Data excerpts

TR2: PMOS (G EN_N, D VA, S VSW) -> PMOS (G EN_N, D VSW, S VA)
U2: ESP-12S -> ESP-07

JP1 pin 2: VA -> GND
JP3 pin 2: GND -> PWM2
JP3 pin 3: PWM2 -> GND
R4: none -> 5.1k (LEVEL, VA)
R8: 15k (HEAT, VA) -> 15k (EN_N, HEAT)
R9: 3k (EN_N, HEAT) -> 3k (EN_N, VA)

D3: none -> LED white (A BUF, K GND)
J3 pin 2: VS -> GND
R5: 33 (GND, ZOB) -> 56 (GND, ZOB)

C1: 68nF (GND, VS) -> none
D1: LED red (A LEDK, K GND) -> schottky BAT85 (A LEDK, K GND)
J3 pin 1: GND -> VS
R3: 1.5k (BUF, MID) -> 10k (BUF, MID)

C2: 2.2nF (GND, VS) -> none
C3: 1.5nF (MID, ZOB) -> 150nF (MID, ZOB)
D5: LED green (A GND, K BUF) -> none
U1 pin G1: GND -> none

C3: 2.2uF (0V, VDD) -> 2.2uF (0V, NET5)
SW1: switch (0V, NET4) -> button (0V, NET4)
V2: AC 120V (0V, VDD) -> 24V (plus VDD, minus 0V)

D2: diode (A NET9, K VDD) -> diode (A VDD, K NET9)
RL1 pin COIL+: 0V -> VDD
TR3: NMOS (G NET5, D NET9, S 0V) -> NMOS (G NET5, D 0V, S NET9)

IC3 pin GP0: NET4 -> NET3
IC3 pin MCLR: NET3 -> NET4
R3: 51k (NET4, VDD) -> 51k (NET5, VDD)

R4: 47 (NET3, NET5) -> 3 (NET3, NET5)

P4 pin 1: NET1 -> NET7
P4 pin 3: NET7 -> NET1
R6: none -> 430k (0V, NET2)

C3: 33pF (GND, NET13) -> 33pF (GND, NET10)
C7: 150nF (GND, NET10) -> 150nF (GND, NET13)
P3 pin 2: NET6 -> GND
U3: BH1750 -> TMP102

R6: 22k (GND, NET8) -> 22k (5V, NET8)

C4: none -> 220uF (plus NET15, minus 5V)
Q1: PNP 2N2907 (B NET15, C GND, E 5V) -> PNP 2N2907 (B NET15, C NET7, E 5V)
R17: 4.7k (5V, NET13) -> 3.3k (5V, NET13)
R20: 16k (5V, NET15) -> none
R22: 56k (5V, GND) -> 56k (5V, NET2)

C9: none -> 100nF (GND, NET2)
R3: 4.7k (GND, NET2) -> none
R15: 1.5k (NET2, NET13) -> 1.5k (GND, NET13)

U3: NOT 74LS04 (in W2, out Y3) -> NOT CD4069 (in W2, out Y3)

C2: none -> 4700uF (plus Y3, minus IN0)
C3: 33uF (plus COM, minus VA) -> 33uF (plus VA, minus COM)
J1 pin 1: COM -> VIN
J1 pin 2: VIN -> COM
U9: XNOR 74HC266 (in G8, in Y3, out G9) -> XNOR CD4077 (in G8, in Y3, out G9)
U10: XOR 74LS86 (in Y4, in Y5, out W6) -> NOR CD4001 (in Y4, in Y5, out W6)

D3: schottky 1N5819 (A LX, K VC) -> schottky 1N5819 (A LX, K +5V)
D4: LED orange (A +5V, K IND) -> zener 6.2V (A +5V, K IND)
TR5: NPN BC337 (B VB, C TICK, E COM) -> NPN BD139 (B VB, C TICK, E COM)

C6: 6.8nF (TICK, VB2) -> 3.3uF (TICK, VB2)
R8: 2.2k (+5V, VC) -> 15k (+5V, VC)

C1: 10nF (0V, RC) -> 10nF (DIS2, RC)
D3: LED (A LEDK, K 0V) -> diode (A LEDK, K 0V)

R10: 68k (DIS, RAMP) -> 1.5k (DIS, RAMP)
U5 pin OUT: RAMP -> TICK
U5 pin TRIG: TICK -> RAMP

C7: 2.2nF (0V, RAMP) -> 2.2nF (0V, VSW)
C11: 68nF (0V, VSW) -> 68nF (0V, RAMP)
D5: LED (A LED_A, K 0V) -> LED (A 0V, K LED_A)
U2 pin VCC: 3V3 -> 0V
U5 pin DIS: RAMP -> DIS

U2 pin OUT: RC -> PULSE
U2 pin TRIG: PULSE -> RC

● TASK PROMPT: Given the data above, transcribe exactly the lines from the one containing "C2: 2.2nF (GND, VS) -> none" down to the one containing "U3: BH1750 -> TMP102", and no others.

● WRITTEN RESPONSE:
C2: 2.2nF (GND, VS) -> none
C3: 1.5nF (MID, ZOB) -> 150nF (MID, ZOB)
D5: LED green (A GND, K BUF) -> none
U1 pin G1: GND -> none

C3: 2.2uF (0V, VDD) -> 2.2uF (0V, NET5)
SW1: switch (0V, NET4) -> button (0V, NET4)
V2: AC 120V (0V, VDD) -> 24V (plus VDD, minus 0V)

D2: diode (A NET9, K VDD) -> diode (A VDD, K NET9)
RL1 pin COIL+: 0V -> VDD
TR3: NMOS (G NET5, D NET9, S 0V) -> NMOS (G NET5, D 0V, S NET9)

IC3 pin GP0: NET4 -> NET3
IC3 pin MCLR: NET3 -> NET4
R3: 51k (NET4, VDD) -> 51k (NET5, VDD)

R4: 47 (NET3, NET5) -> 3 (NET3, NET5)

P4 pin 1: NET1 -> NET7
P4 pin 3: NET7 -> NET1
R6: none -> 430k (0V, NET2)

C3: 33pF (GND, NET13) -> 33pF (GND, NET10)
C7: 150nF (GND, NET10) -> 150nF (GND, NET13)
P3 pin 2: NET6 -> GND
U3: BH1750 -> TMP102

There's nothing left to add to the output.